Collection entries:
┌──

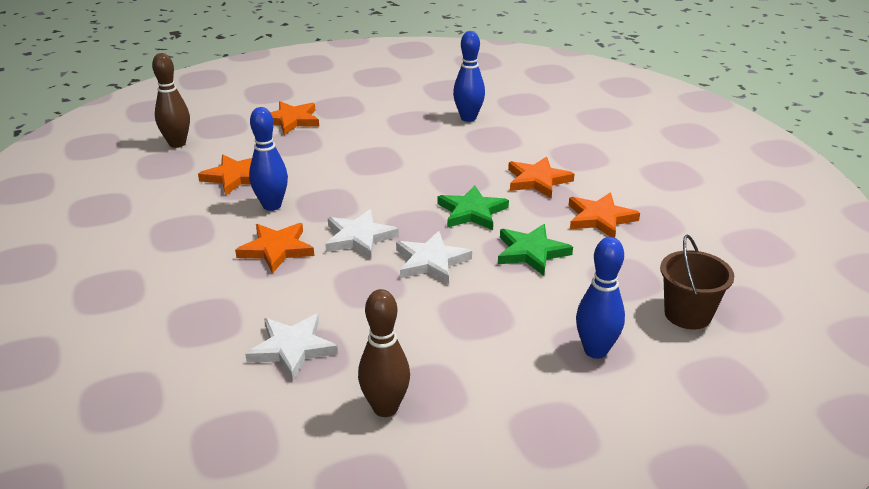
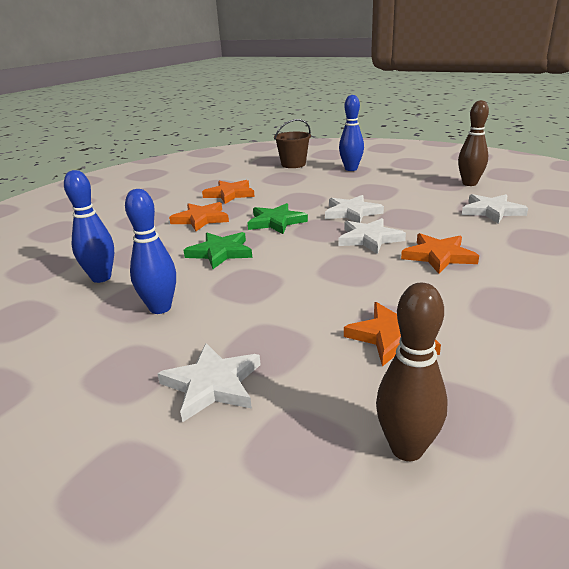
camera: 125 degrees left, 5 degrees down
(272, 205) = (397, 288): blue bowling pin -> blue bowling pin (160, 308)
(291, 120) = (212, 384): orange star -> white star
(531, 252) = (295, 197): green star -> green star (220, 252)

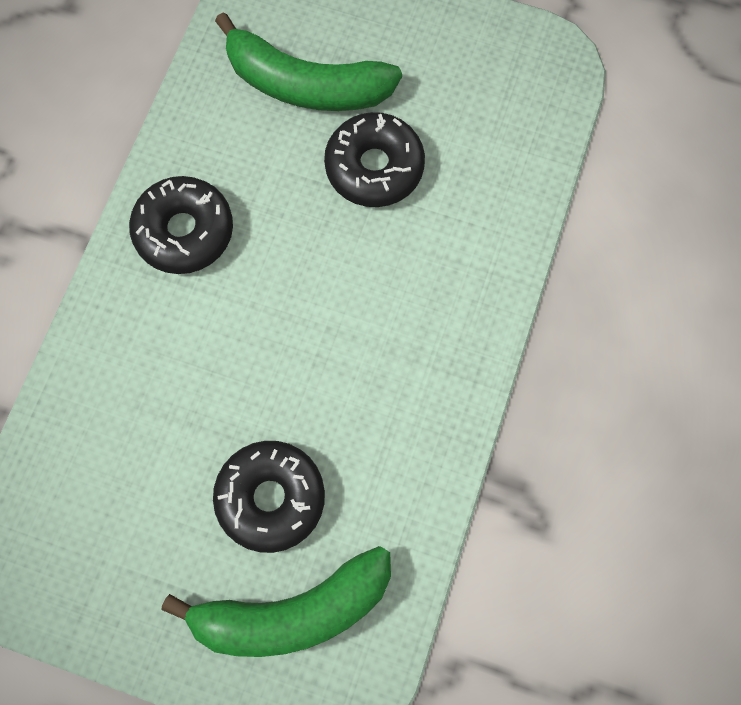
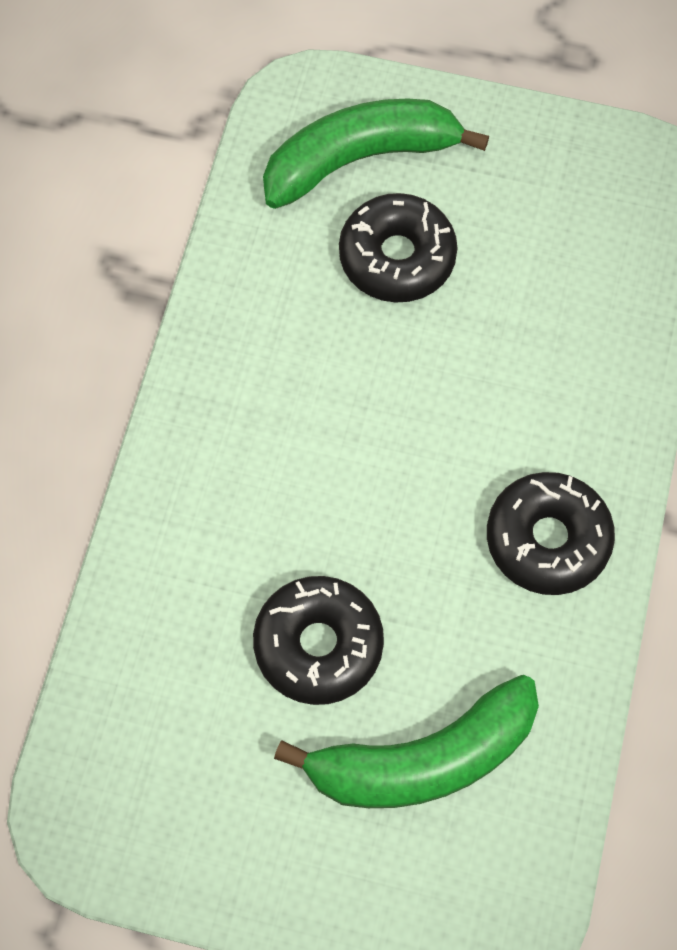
camera: 175 degrees right, 5 degrees down
(305, 84) = (423, 759): green banana -> green banana turned 150 degrees clockwise

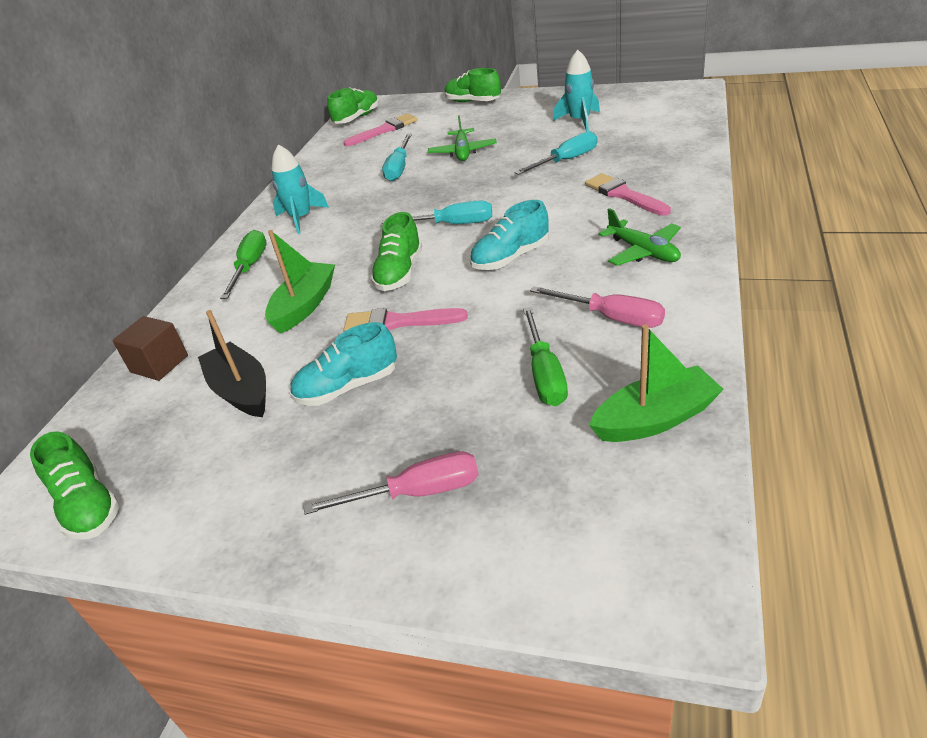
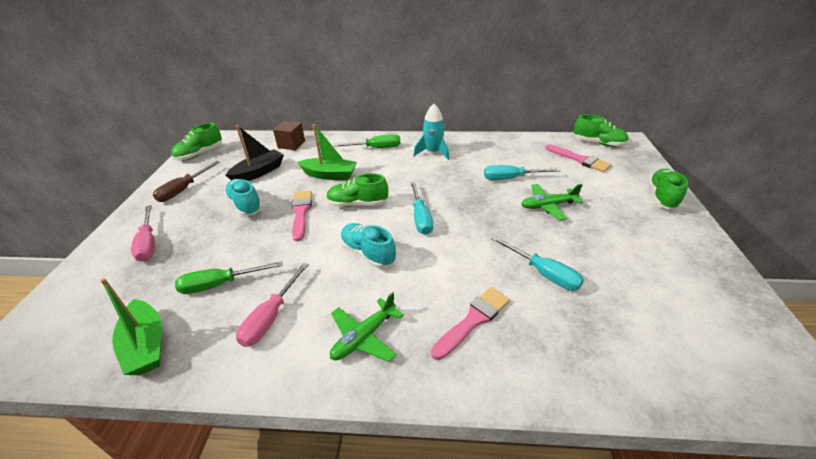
camera: 75 degrees right, 0 degrees up
(242, 492) = (184, 190): none -> brown screwdriver
(579, 121) = (645, 277): turquoise rocket -> none

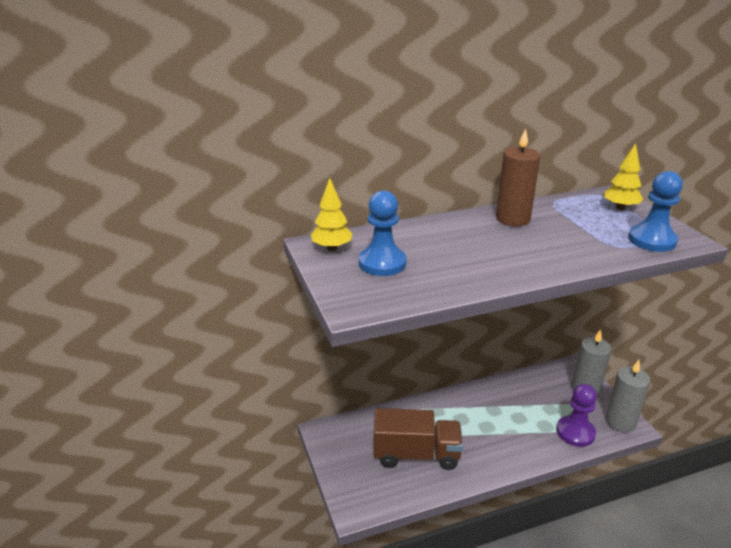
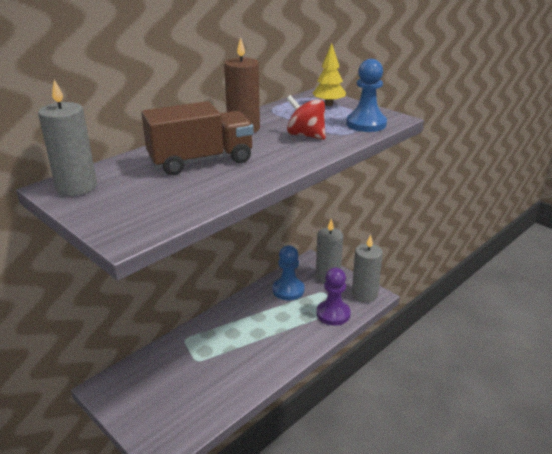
camera: 25 degrees left, 0 degrees up
(332, 248) = (76, 187): yellow tree -> grey candle
(382, 263) = (137, 190): blue pawn -> blue pawn (288, 290)
(416, 454) = (203, 378): brown truck -> brown truck (201, 161)
(575, 240) = (306, 135): none -> red spinning top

└──

◆ **What the task asks**
Please print the data above in its entirety, exactly, but without any picture.

◆ **Exercise solution**
camera: 125 degrees left, 5 degrees down
(272, 205) = (397, 288): blue bowling pin -> blue bowling pin (160, 308)
(291, 120) = (212, 384): orange star -> white star
(531, 252) = (295, 197): green star -> green star (220, 252)

camera: 175 degrees right, 5 degrees down
(305, 84) = (423, 759): green banana -> green banana turned 150 degrees clockwise

camera: 75 degrees right, 0 degrees up
(242, 492) = (184, 190): none -> brown screwdriver
(579, 121) = (645, 277): turquoise rocket -> none

camera: 25 degrees left, 0 degrees up
(332, 248) = (76, 187): yellow tree -> grey candle
(382, 263) = (137, 190): blue pawn -> blue pawn (288, 290)
(416, 454) = (203, 378): brown truck -> brown truck (201, 161)
(575, 240) = (306, 135): none -> red spinning top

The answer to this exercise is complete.